[Required action] Only one portion of the data is to be written out: from the line bearing "gray square: (101, 29)" through the line bearing "black rectangle: (37, 272)". Write it exactly as it appears.
[Material for this exercise Boundary: Start]
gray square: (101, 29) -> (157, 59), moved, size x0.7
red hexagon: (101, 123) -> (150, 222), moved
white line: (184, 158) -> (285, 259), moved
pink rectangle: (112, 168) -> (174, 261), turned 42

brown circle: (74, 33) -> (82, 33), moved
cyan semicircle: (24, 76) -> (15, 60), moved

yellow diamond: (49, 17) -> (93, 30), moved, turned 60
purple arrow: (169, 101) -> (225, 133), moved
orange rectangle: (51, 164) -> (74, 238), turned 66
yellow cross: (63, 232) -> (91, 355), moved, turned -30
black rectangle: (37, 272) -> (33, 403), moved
[Material for this exercise Boundary: End]
[Material for this exercise Boundary: Start]
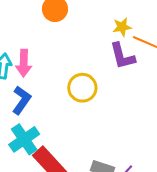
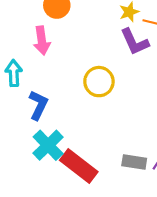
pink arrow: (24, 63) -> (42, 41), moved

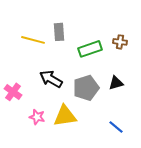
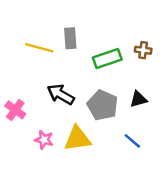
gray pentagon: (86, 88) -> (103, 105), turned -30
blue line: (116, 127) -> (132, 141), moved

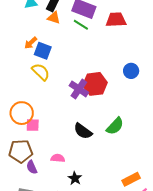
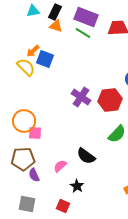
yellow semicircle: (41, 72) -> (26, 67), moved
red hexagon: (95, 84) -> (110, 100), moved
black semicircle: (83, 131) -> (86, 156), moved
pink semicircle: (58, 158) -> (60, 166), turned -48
[Material for this exercise Boundary: End]
[Result of this exercise]
gray square: (101, 29) -> (157, 59), moved, size x0.7
red hexagon: (101, 123) -> (150, 222), moved
white line: (184, 158) -> (285, 259), moved
pink rectangle: (112, 168) -> (174, 261), turned 42

brown circle: (74, 33) -> (82, 33), moved
cyan semicircle: (24, 76) -> (15, 60), moved

yellow diamond: (49, 17) -> (93, 30), moved, turned 60
purple arrow: (169, 101) -> (225, 133), moved
orange rectangle: (51, 164) -> (74, 238), turned 66
yellow cross: (63, 232) -> (91, 355), moved, turned -30
black rectangle: (37, 272) -> (33, 403), moved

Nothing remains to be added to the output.